● Exercise description: Down to the last line, print the data that follows exactly, without its pictures.

--- Data for processing Enclosed Below ---

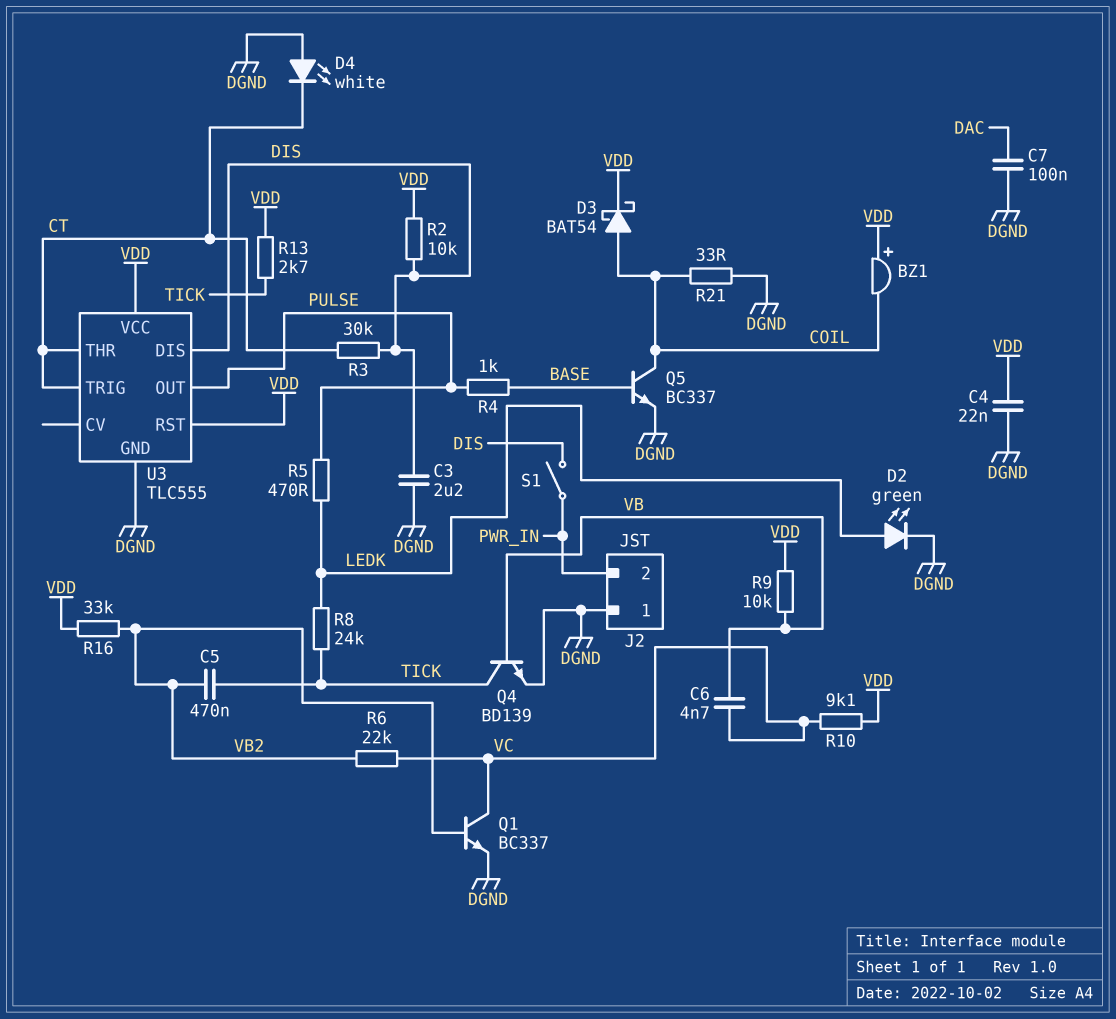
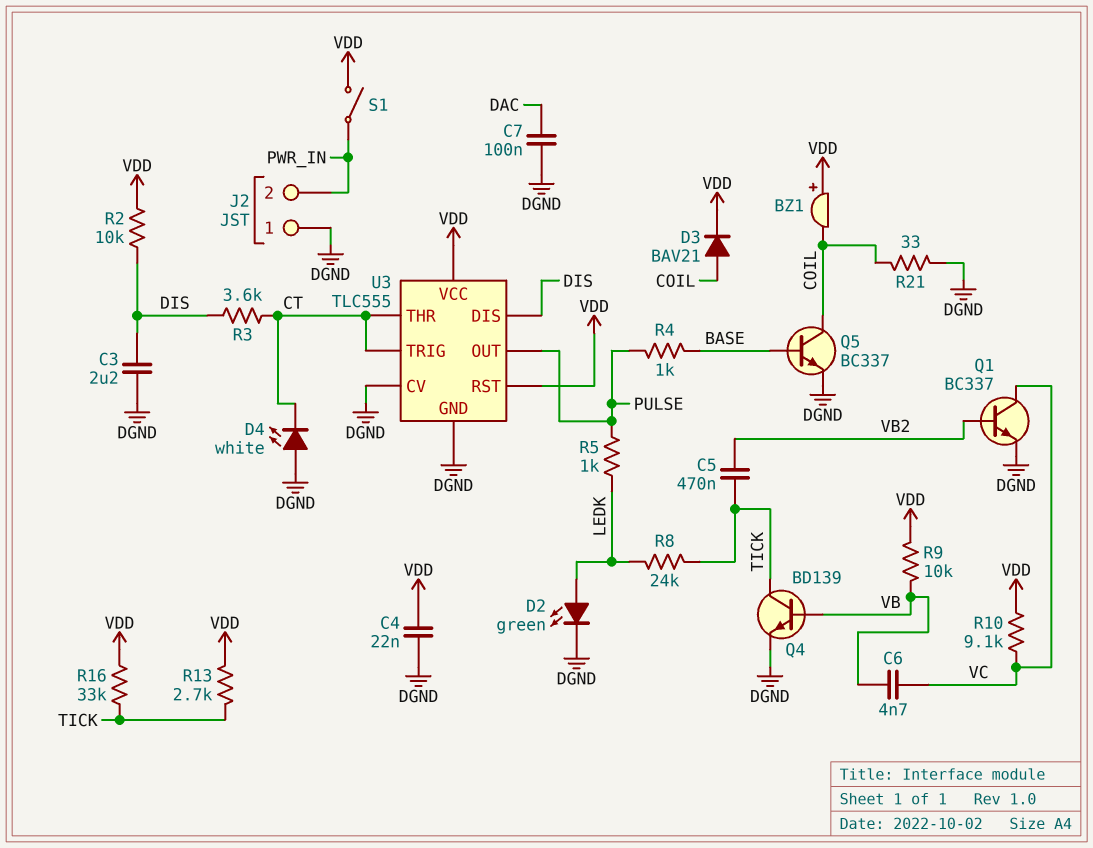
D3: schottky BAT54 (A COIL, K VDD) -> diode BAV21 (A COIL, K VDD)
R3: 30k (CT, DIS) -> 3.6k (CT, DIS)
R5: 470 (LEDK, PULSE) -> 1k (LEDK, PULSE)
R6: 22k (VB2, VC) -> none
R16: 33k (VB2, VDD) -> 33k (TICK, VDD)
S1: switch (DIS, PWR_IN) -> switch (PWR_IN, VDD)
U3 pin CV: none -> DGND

--- End of Enclosed Data for processing ---

● Exercise answer:
D3: schottky BAT54 (A COIL, K VDD) -> diode BAV21 (A COIL, K VDD)
R3: 30k (CT, DIS) -> 3.6k (CT, DIS)
R5: 470 (LEDK, PULSE) -> 1k (LEDK, PULSE)
R6: 22k (VB2, VC) -> none
R16: 33k (VB2, VDD) -> 33k (TICK, VDD)
S1: switch (DIS, PWR_IN) -> switch (PWR_IN, VDD)
U3 pin CV: none -> DGND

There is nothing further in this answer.